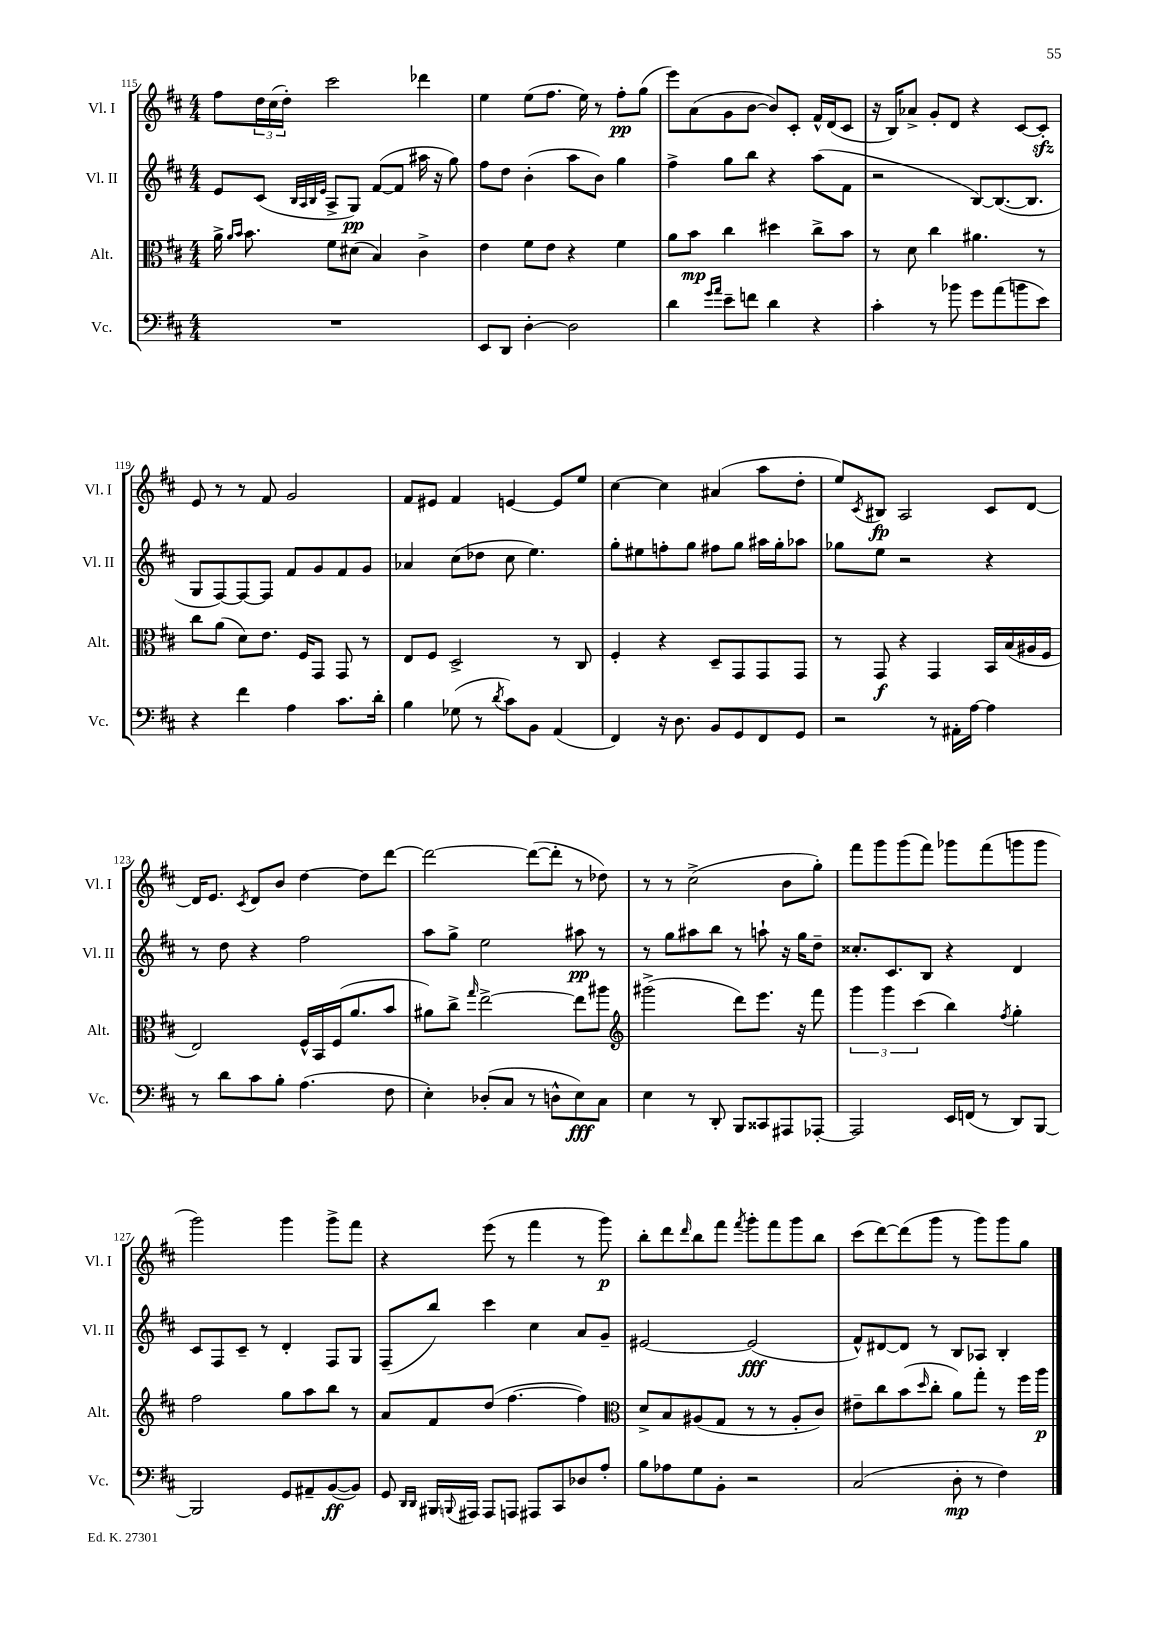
<<
\new StaffGroup <<
\new Staff = "s0" \with { instrumentName = "Vl. I" shortInstrumentName = "Vl. I" } {
    \clef treble \key d \major \numericTimeSignature \time 4/4
    fis''8 \tuplet 3/2 { d''16 cis''16( d''16-.) } cis'''2 des'''4 |
    e''4 e''8( fis''8. e''16) r8 fis''8-.\pp g''8( |
    e'''8) a'8( g'8 b'8~ b'8) cis'8-. fis'16-^ d'16( cis'8 |
    r16 b16) aes'8-> g'8-. d'8 r4 cis'8~ cis'8-.\sfz |
    e'8 r8 r8 fis'8 g'2 |
    fis'8 eis'8 fis'4 e'4~ e'8 e''8 |
    cis''4~ cis''4 ais'4( a''8 d''8-. |
    e''8) \acciaccatura { cis'8 } bis8\fp a2 cis'8 d'8~ |
    d'16 e'8. \acciaccatura { cis'8 } d'8 b'8 d''4~ d''8 d'''8~ |
    d'''2~ d'''8~( d'''8-. r8 des''8) |
    r8 r8 cis''2->( b'8 g''8-.) |
    fis'''8 g'''8 g'''8( fis'''8) ges'''8 fis'''8( g'''8 g'''8 |
    g'''2) g'''4 g'''8-> fis'''8 |
    r4 e'''8( r8 fis'''4 r8 g'''8\p) |
    b''8-. d'''8 \grace { d'''16 } b''8 fis'''8 \acciaccatura { fis'''8 } g'''8-. fis'''8 g'''8 b''8 |
    cis'''8( d'''8~) d'''8( g'''8 r8 g'''8) g'''8 g''8 \bar "|." |
}
\new Staff = "s1" \with { instrumentName = "Vl. II" shortInstrumentName = "Vl. II" } {
    \clef treble \key d \major \numericTimeSignature \time 4/4
    e'8 cis'8( \grace { b32 a32 b32 e'32 } a8-> g8\pp) fis'8~( fis'8 ais''16 r16 g''8) |
    fis''8 d''8 b'4-.( a''8 b'8) g''4 |
    fis''4-> g''8 b''8 r4 a''8( fis'8 |
    r2 b8~) b8.~( b8. |
    g8 fis8~) fis8~ fis8 fis'8 g'8 fis'8 g'8 |
    aes'4 cis''8( des''8 cis''8 e''4.) |
    g''8-. eis''8 f''8-. g''8 fis''8 g''8 ais''16 g''16-. aes''8 |
    ges''8 e''8 r2 r4 |
    r8 d''8 r4 fis''2 |
    a''8 g''8-> e''2 ais''8\pp r8 |
    r8 g''8 ais''8 b''8 r8 a''8-! r16 g''16 d''8-- |
    cisis''8.-. cis'8. b8 r4 d'4 |
    cis'8 fis8 cis'8-- r8 d'4-. fis8 g8 |
    fis8--( b''8) cis'''4 cis''4 a'8 g'8-- |
    eis'2~ eis'2\fff( |
    fis'8-^) dis'8~ dis'8 r8 b8 aes8 b4-. \bar "|." |
}
\new Staff = "s2" \with { instrumentName = "Alt." shortInstrumentName = "Alt." } {
    \clef alto \key d \major \numericTimeSignature \time 4/4
    a'16-> \grace { a'16 b'16 } b'8. fis'8 dis'8( b4) cis'4-> |
    e'4 fis'8 e'8 r4 fis'4 |
    a'8 b'8\mp cis''4 dis''4 cis''8-> b'8 |
    r8 d'8 cis''4 ais'4. r8 |
    cis''8 a'8( d'8) e'8. fis16 g,8 g,8 r8 |
    e8 fis8 d2-> r8 cis8 |
    fis4-. r4 d8-- g,8 g,8 g,8 |
    r8 g,8\f r4 g,4 b,16 b16( ais16 fis16 |
    e2) fis16-^ b,16 fis16( a'8. b'8 |
    ais'8) cis''8-> \grace { g''16 } e''2~-> e''8 ais''8 |
    \clef treble gis'''2->( d'''8) e'''8. r16 fis'''8 |
    \tuplet 3/2 { g'''4 g'''4 cis'''4( } b''4) \acciaccatura { fis''8 } g''4-. |
    fis''2 g''8 a''8 b''8 r8 |
    a'8 fis'8 d''8( fis''4.~ fis''4) |
    \clef alto d'8-> b8 ais8( g8 r8 r8 ais8-. cis'8) |
    eis'8-- cis''8 b'8( \grace { d''16 } cis''8-. a'8) g''8-. r8 fis''16 a''16\p \bar "|." |
}
\new Staff = "s3" \with { instrumentName = "Vc." shortInstrumentName = "Vc." } {
    \clef bass \key d \major \numericTimeSignature \time 4/4
    R1 |
    e,8 d,8 d4~-. d2 |
    d'4 \grace { g'16 a'16 } e'8-- f'8 d'4 r4 |
    cis'4-. r8 bes'8 g'8 a'8( b'8 e'8) |
    r4 fis'4 a4 cis'8. d'16-. |
    b4 ges8( r8 \acciaccatura { d'8 } cis'8) b,8 a,4( |
    fis,4) r16 d8. b,8 g,8 fis,8 g,8 |
    r2 r8 ais,16-. a16~ a4 |
    r8 d'8 cis'8 b8-. a4.( fis8 |
    e4-.) des8-.( cis8 r8 d8-^ e8\fff) cis8 |
    e4 r8 d,8-. b,,8 cisis,8 ais,,8 aes,,8~-. |
    aes,,2 e,16 f,16( r8 d,8) b,,8~ |
    b,,2 g,8 ais,8-- b,8~\ff( b,8) |
    g,8 \grace { d,16 d,16 } bis,,16 \appoggiatura { b,,8 } ais,,16 ais,,8 a,,8 ais,,8 cis,8 des8 a8-. |
    b8 aes8 g8 b,8-. r2 |
    cis2( d8-.\mp r8 fis4) \bar "|." |
}
>>
>>
\layout { \context { \Score currentBarNumber = #115 } }
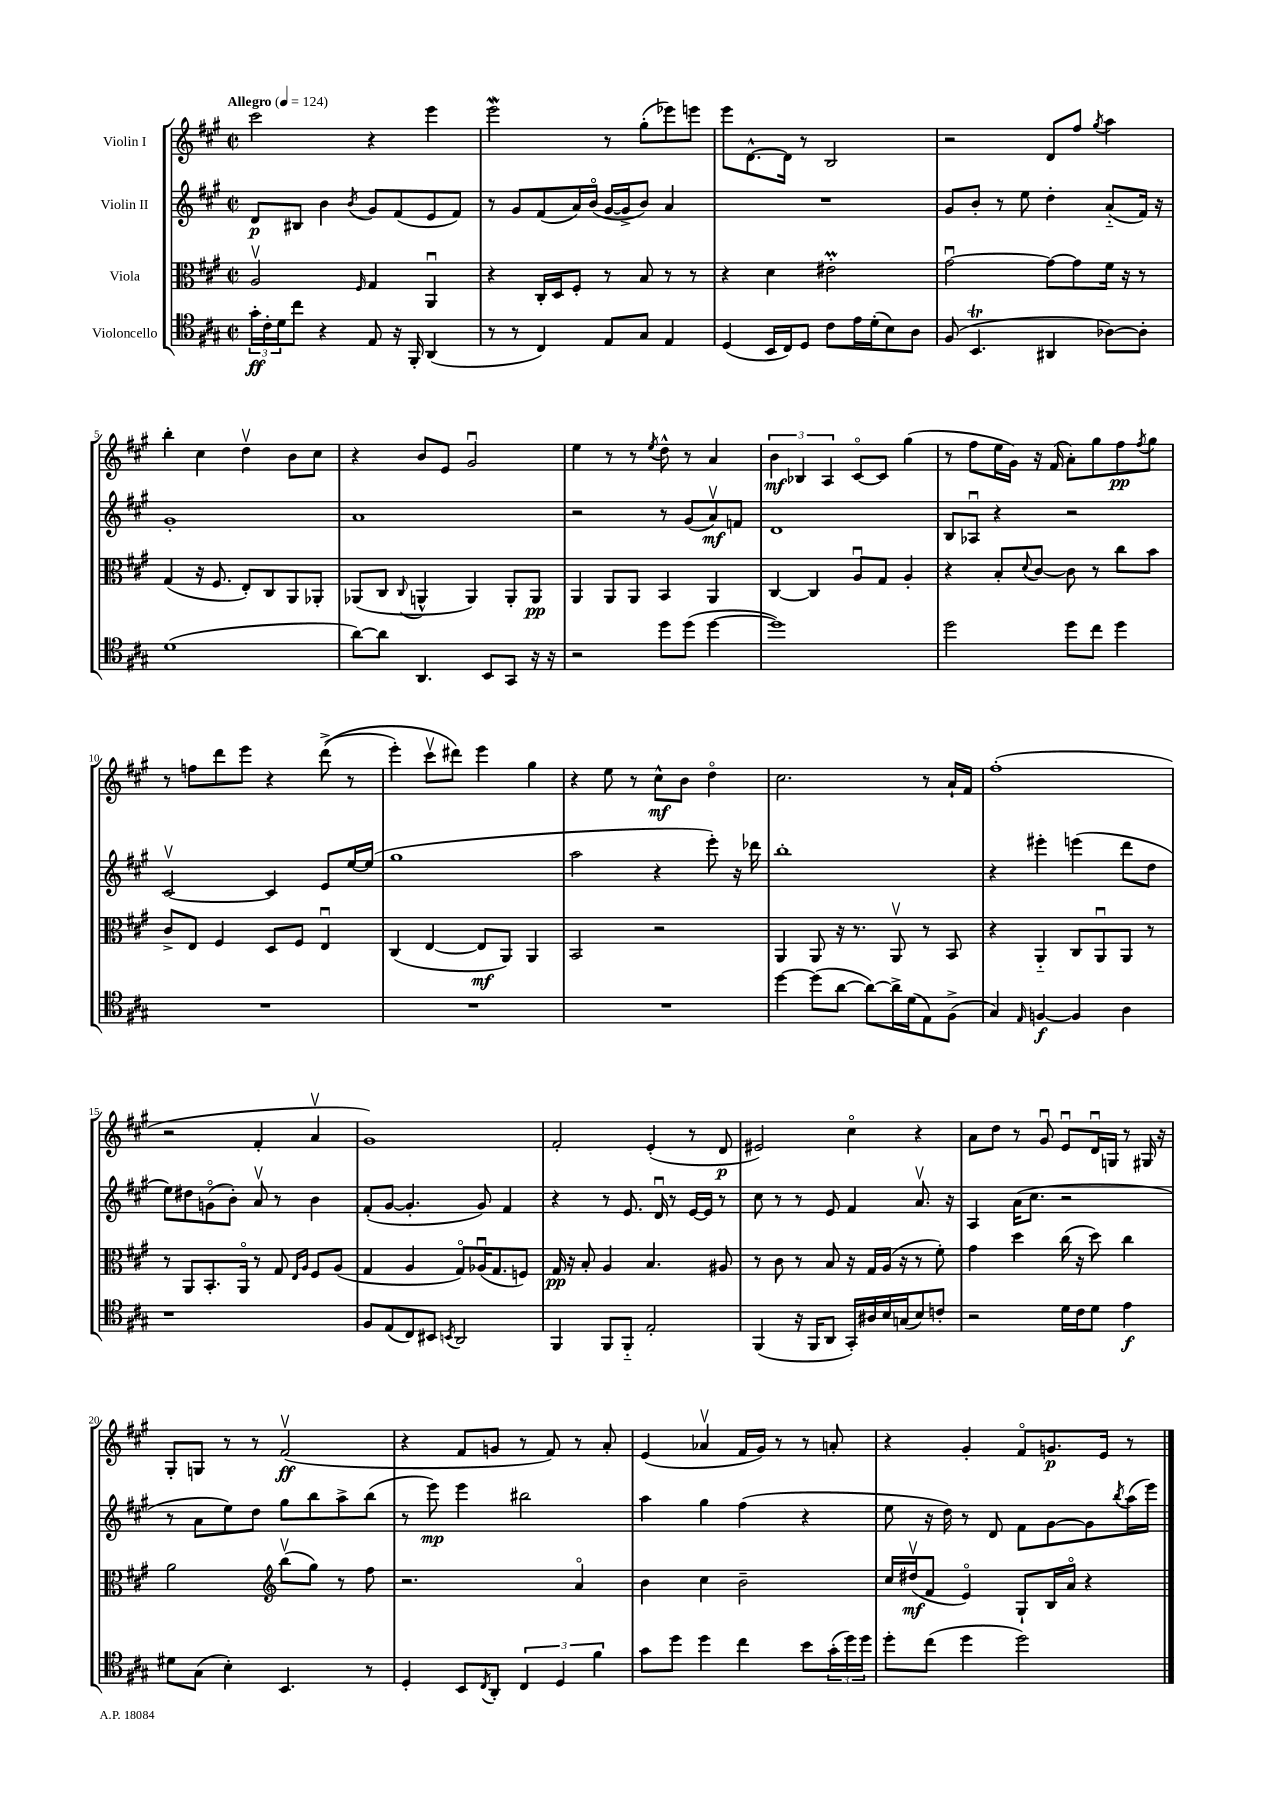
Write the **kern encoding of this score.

**kern	**kern	**kern	**kern
*staff4	*staff3	*staff2	*staff1
*clefC4	*clefC3	*clefG2	*clefG2
*k[f#c#g#]	*k[f#c#g#]	*k[f#c#g#]	*k[f#c#g#]
*M2/2	*M2/2	*M2/2	*M2/2
*met(c|)	*met(c|)	*met(c|)	*met(c|)
*MM124	*MM124	*MM124	*MM124
24g#'	2Av	8d	2ccc#
24c#'	.	.	.
24d	.	.	.
8cc#	.	8B#	.
4r	.	4b	.
.	16qqF#	8qb	.
8E	4G#	8g#	4r
16r	.	(8f#	.
16FF#'	.	.	.
(4AA	4AAu	8e	4eee
.	.	8f#)	.
=	=	=	=
8r	4r	8r	2eee
8r	.	8g#	.
4C#)	16C#'	(8f#	.
.	16D	.	.
.	8F#'	16a)	.
.	.	(16bo	.
8E	8r	[16g#	8r
.	.	16g#^]	.
8G#	8B	8b)	(8gg#'
4E	8r	4a	8eee-)
.	8r	.	8eee
=	=	=	=
(4D	4r	1r	8eee
.	.	.	[8.d^^
16BB	4d	.	.
16C#)	.	.	16d]
8D	.	.	8r
8c#	2e#'	.	2B
16e	.	.	.
(16d'	.	.	.
8B)	.	.	.
8A	.	.	.
=	=	=	=
(8F#	[2g#u	8g#	2r
4.BB	.	8b'	.
.	.	8r	.
.	.	8ee	.
4AA#	8g#_	4dd'	8d
.	8g#]	.	8ff#
.	.	.	8qgg#
[8A-)	16f#	(8a'~	4aa
.	16r	.	.
8A-']	8r	16f#)	.
.	.	16r	.
=	=	=	=
(1d	(4G#	1g#'	4bb'
.	16r	.	4cc#
.	8.F#	.	.
.	8E')	.	4ddv
.	8C#	.	.
.	8AA	.	8b
.	8AA-'	.	8cc#
=	=	=	=
[8a)	(8AA-	1a	4r
8a]	8C#	.	.
.	8qqC#	.	.
4.AA	4AA^^	.	8b
.	.	.	8e
.	4AA)	.	2g#u
8BB	.	.	.
8GG#	8AA'	.	.
16r	8AA	.	.
16r	.	.	.
=	=	=	=
2r	4AA	2r	4ee
.	8AA	.	8r
.	8AA	.	8r
.	.	.	8qee
8dd	4BB	8r	8dd^^
(8dd	.	(8g#	8r
[4dd	4AA	8av)	4a
.	.	8f	.
=	=	=	=
1dd])	[4C#	1d	6b
.	.	.	6B-
.	4C#]	.	.
.	.	.	6A
.	8Au	.	[8c#o
.	8G#	.	8c#]
.	4A'	.	(4gg#
=	=	=	=
2dd	4r	8B	8r
.	.	8A-u	8ff#
.	8B'	4r	16ee
.	.	.	16g#)
.	8qqd	.	.
.	[8c#	.	16r
.	.	.	(16f#
8dd	8c#]	2r	8a')
8cc#	8r	.	8gg#
4dd	8cc#	.	8ff#
.	.	.	8qff#
.	8b	.	8gg#
=	=	=	=
1r	8c#^	[2c#v	8r
.	8E	.	8ff
.	4F#	.	8ddd
.	.	.	8eee
.	8D	4c#]	4r
.	8F#	.	.
.	4Eu	8e	&((8ddd^
.	.	[16ee	8r
.	.	(16ee]	.
=	=	=	=
1r	(4C#	1gg#	4eee')
.	[4E	.	8ccc#v
.	.	.	8ddd#&)
.	8E]	.	4eee
.	8AA)	.	.
.	4AA	.	4gg#
=	=	=	=
1r	2BB	2aa	4r
.	.	.	8ee
.	.	.	8r
.	2r	4r	8cc#^^
.	.	.	8b
.	.	8eee')	4ddo
.	.	16r	.
.	.	16ddd-	.
=	=	=	=
[4dd	4AA	1bb'	2.cc#
(8dd]	8AA	.	.
[8a	16r	.	.
.	8.r	.	.
8a_)	.	.	.
16a^]	8AAv	.	.
(16d	.	.	.
8E)	8r	.	8r
(8F#^	8BB	.	16a`
.	.	.	16f#
=	=	=	=
4G#)	4r	4r	(1ff#'
16qqE	.	.	.
[4F	4AA'~	4eee#'	.
4F]	8C#	(4eee	.
.	8AAu	.	.
4A	8AA	8ddd	.
.	8r	8dd	.
=	=	=	=
1r	8r	8ee)	2r
.	8AA	8dd#	.
.	8.BB'	(8go	.
.	.	8b')	.
.	16AAo	.	.
.	8r	8av	4f#'
.	8G#	8r	.
.	16qqE	.	.
.	16qqA	.	.
.	8F#	4b	4av
.	(8A	.	.
=	=	=	=
8F#	4G#	(8f#'	1g#)
(8E	.	[8g#	.
8C#)	4A	4.g#']	.
8BB#	.	.	.
8qBB	.	.	.
2AA	8G#o)	.	.
.	(16A-u	8g#)	.
.	8.G#	.	.
.	.	4f#	.
.	8F)	.	.
=	=	=	=
4FF#	16G#	4r	2f#'
.	16r	.	.
.	8B'	.	.
8FF#	4A	8r	.
8FF#'~	.	8.e	.
2E'	4.B	.	(4e'
.	.	16du	.
.	.	8r	.
.	.	[16e	8r
.	.	16e]	.
.	8A#	8r	8d
=	=	=	=
(4FF#	8r	8cc#	2e#)
.	8c#	8r	.
16r	8r	8r	.
16FF#	.	.	.
8AA	8B	8e	.
16GG#')	16r	4f#	4cc#o
16A#	16G#	.	.
16B	(16A	.	.
(16G	16r	.	.
8B)	8r	8.av	4r
8c'	8f#')	.	.
.	.	16r	.
=	=	=	=
2r	4g#	4A	8a
.	.	.	8dd
.	4dd	(16a	8r
.	.	8.cc#	.
.	.	.	8g#u
16d	(16cc#	2r	8eu
16c#	16r	.	.
8d	8dd)	.	16du
.	.	.	16G
4e	4cc#	.	8r
.	.	.	16G#
.	.	.	16r
=	=	=	=
8d#	2a	8r	8G#'
(8G#	.	8a	8G
4B')	.	8ee)	8r
.	.	8dd	8r
*	*clefG2	*	*
4.BB	(8bbv	8gg#	(2f#v
.	8gg#)	8bb	.
.	8r	8aa^	.
8r	8ff#	(8bb	.
=	=	=	=
4D'	2.r	8r	4r
.	.	8eee)	.
8BB	.	4eee	8f#
8qC#	.	.	.
8AA'	.	.	8g
6C#	.	2bb#	8r
.	.	.	8f#)
6D	.	.	.
.	4ao	.	8r
6f#	.	.	.
.	.	.	8a'
=	=	=	=
8g#	4b	4aa	(4e
8dd	.	.	.
4dd	4cc#	4gg#	4a-v
4cc#	2b~	(4ff#	16f#
.	.	.	16g#)
.	.	.	8r
8b	.	4r	8r
(24g#'	.	.	8a'
24dd)	.	.	.
24dd	.	.	.
=	=	=	=
8dd'	16cc#	8ee	4r
.	(16dd#v	.	.
(8cc#	8f#	16r	.
.	.	16dd)	.
4dd	4eo)	8r	4g#'
.	.	8d	.
2dd)	8G#`	8f#	8f#o
.	16B	[8g#	8.g
.	16ao	.	.
.	4r	8g#]	.
.	.	.	16e
.	.	8qbb	.
.	.	(16aa	8r
.	.	16eee)	.
==	==	==	==
*-	*-	*-	*-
- - -
*Exercise instructions*. State only the number of lines that contain the string "alto".

*Exercise answer*. 2